→ **What is expected**
The answer must be an exact reproduction of all the entries.

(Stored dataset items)
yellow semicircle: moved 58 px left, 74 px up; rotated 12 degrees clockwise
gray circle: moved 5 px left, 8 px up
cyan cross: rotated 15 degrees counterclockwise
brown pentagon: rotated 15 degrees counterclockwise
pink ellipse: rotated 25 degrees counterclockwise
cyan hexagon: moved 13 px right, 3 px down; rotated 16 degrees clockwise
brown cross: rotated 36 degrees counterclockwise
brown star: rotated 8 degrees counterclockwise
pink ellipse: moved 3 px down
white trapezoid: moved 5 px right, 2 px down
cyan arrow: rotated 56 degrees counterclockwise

→ **Answer below**
yellow semicircle: moved 58 px left, 74 px up; rotated 12 degrees clockwise
gray circle: moved 5 px left, 8 px up
cyan cross: rotated 15 degrees counterclockwise
brown pentagon: rotated 15 degrees counterclockwise
pink ellipse: rotated 25 degrees counterclockwise
cyan hexagon: moved 13 px right, 3 px down; rotated 16 degrees clockwise
brown cross: rotated 36 degrees counterclockwise
brown star: rotated 8 degrees counterclockwise
pink ellipse: moved 3 px down
white trapezoid: moved 5 px right, 2 px down
cyan arrow: rotated 56 degrees counterclockwise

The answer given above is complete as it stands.